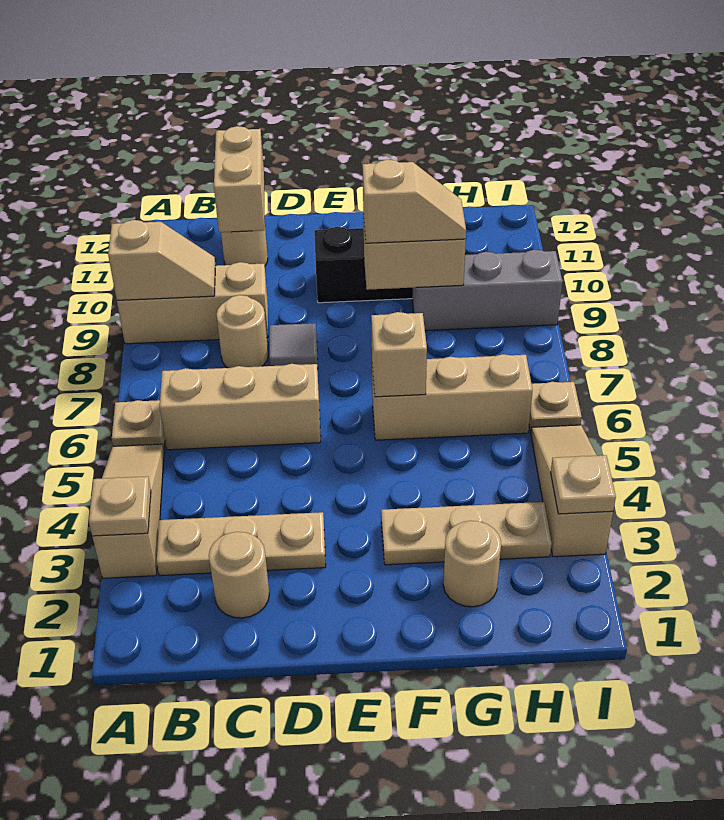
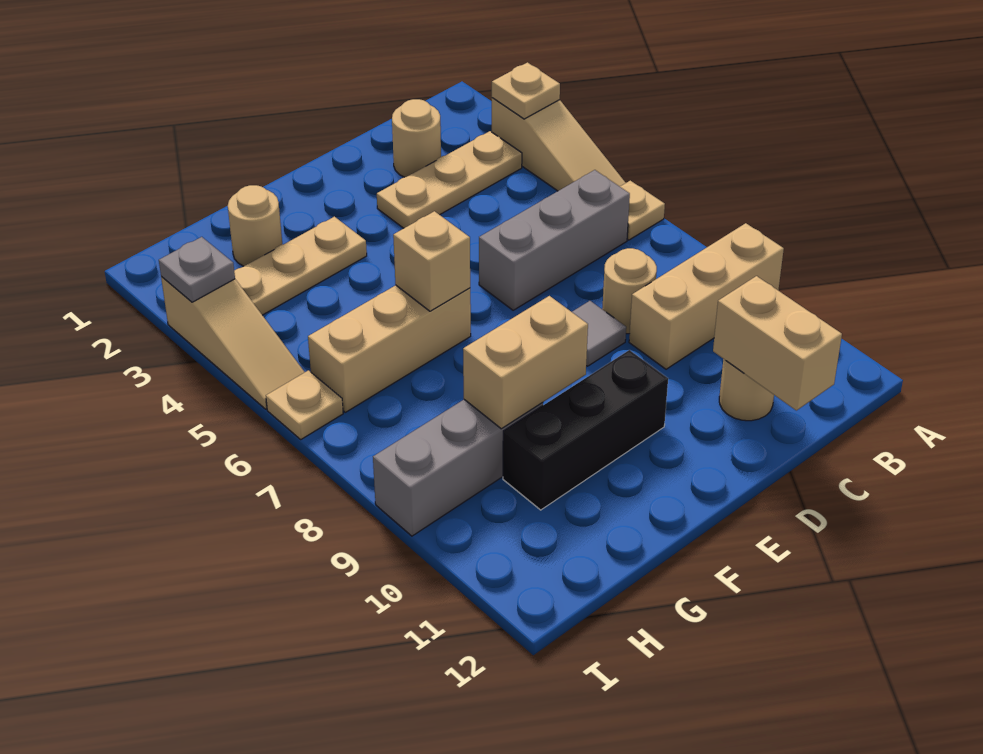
tan slope A9:B9 level 2 top A -> none
tan brick B6:D6 level 1 -> grey brick B6:D6 level 1
tan slope F9:G9 level 3 top F -> none
tan plate I3 level 2 -> grey plate I3 level 2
......
**Exercise goal**: A verbatim copy of the data, with all pictures omitted, is the required output.

**Answer below**:
tan slope A9:B9 level 2 top A -> none
tan brick B6:D6 level 1 -> grey brick B6:D6 level 1
tan slope F9:G9 level 3 top F -> none
tan plate I3 level 2 -> grey plate I3 level 2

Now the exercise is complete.